An exact transcription is needed, starting at the line containing "U3: LM7812 -> L78L05" and running through the last line of the records, with every picture left out.

### RECORDS FOR THIS TASK
* * * * * * *

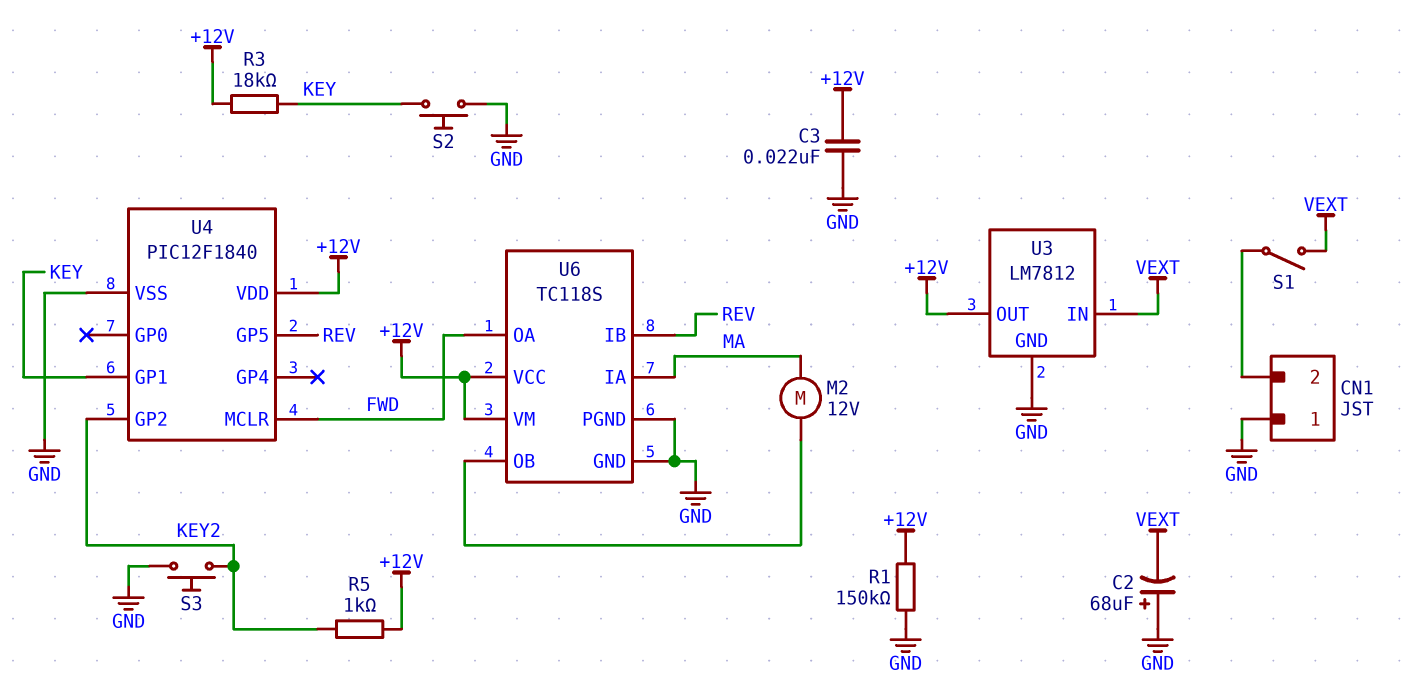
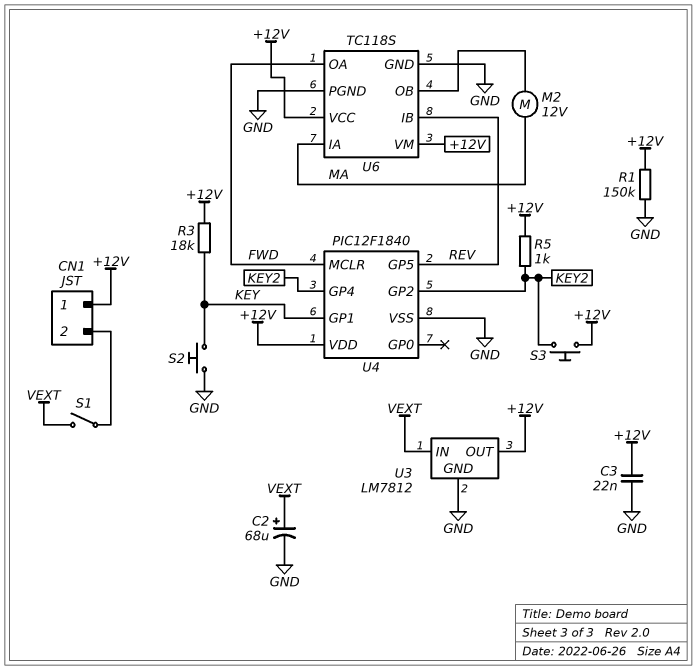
C2: 68uF (plus GND, minus VEXT) -> 68uF (plus VEXT, minus GND)
CN1 pin 1: GND -> +12V
S3: button (GND, KEY2) -> button (+12V, KEY2)
U4 pin GP4: none -> KEY2

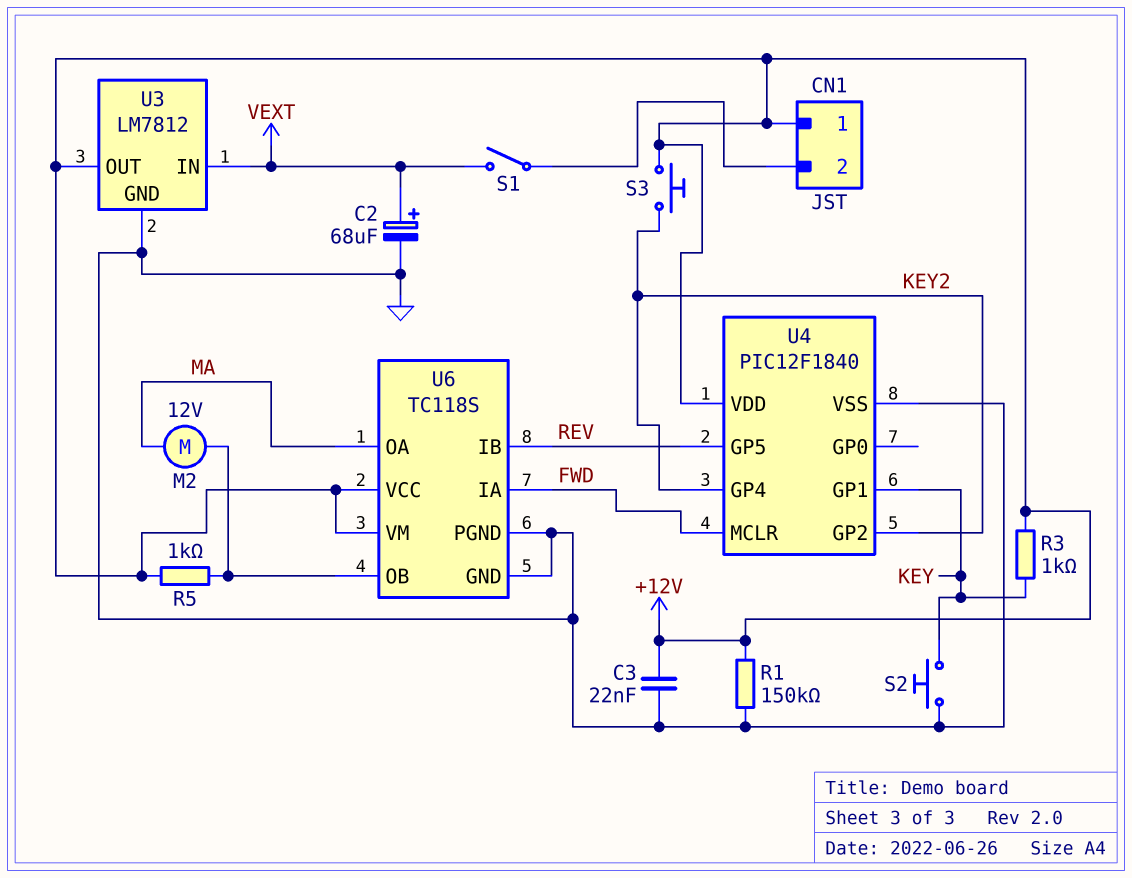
R3: 18k (+12V, KEY) -> 1k (+12V, KEY)
R5: 1k (+12V, KEY2) -> 1k (+12V, U6/OB)
U6 pin IA: MA -> FWD
U6 pin OA: FWD -> MA

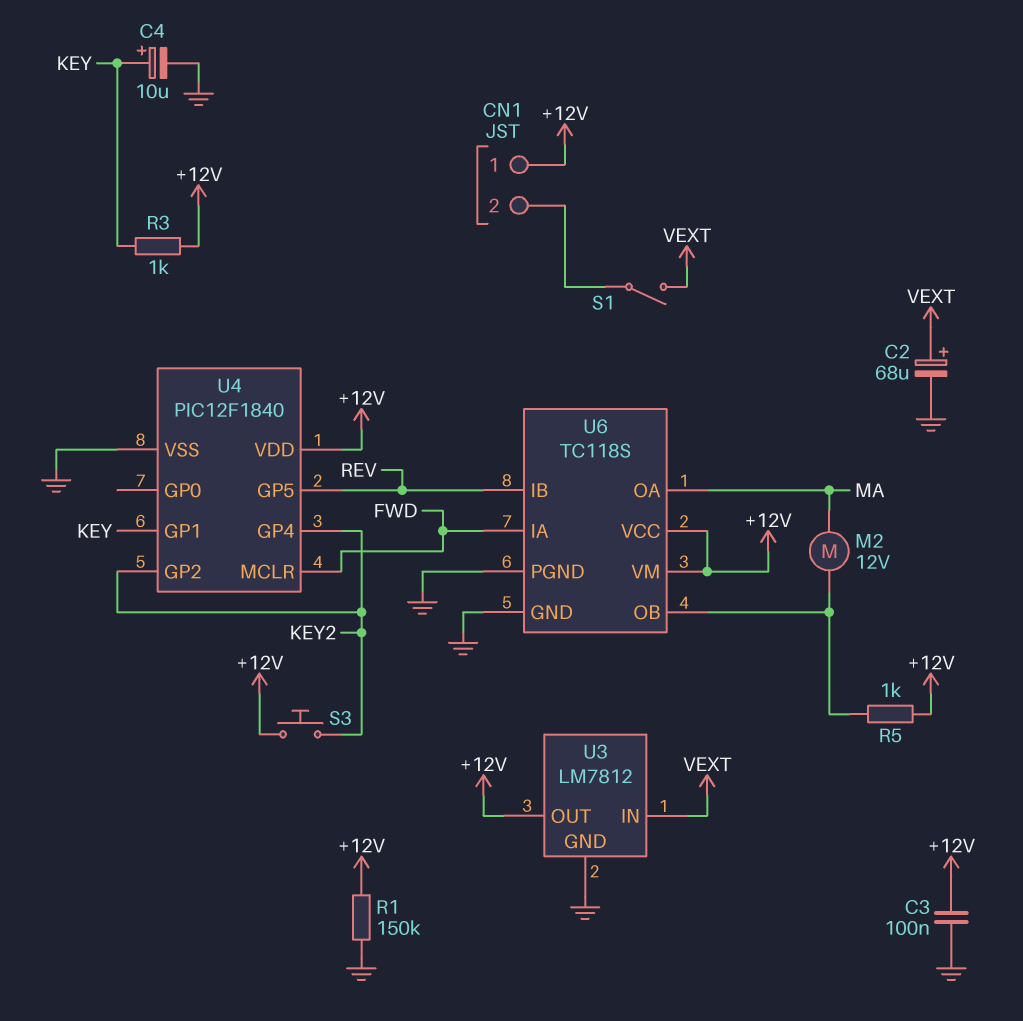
C3: 22nF (+12V, GND) -> 100nF (+12V, GND)
C4: none -> 10uF (plus KEY, minus GND)
S2: button (GND, KEY) -> none

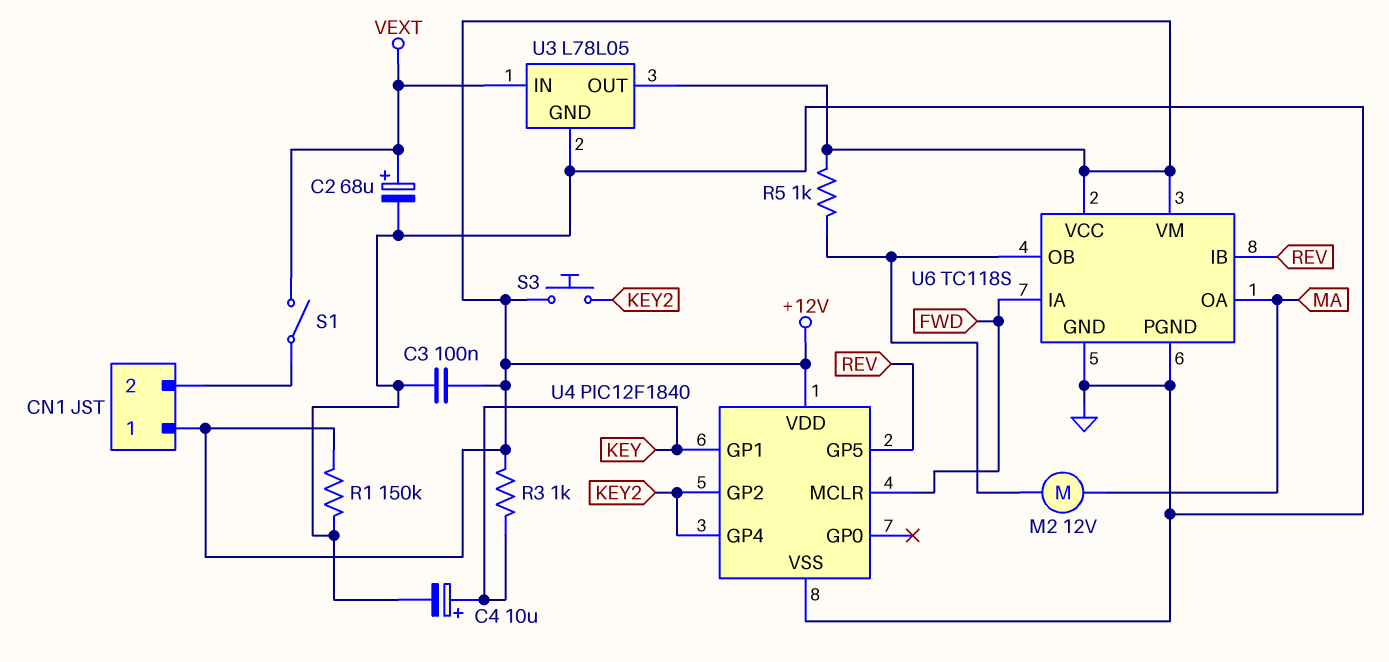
U3: LM7812 -> L78L05

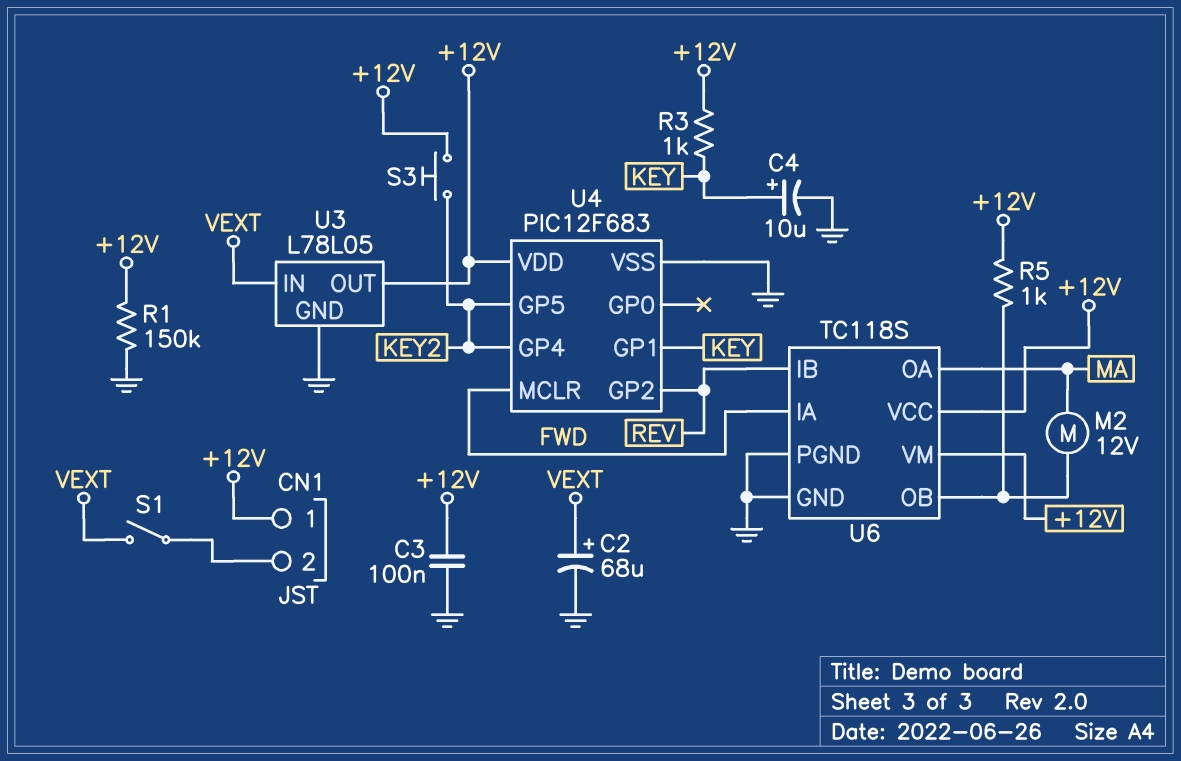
U4: PIC12F1840 -> PIC12F683
U4 pin GP2: KEY2 -> REV
U4 pin GP5: REV -> KEY2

* * * * * * *

### ANSWER SECTION
U3: LM7812 -> L78L05

U4: PIC12F1840 -> PIC12F683
U4 pin GP2: KEY2 -> REV
U4 pin GP5: REV -> KEY2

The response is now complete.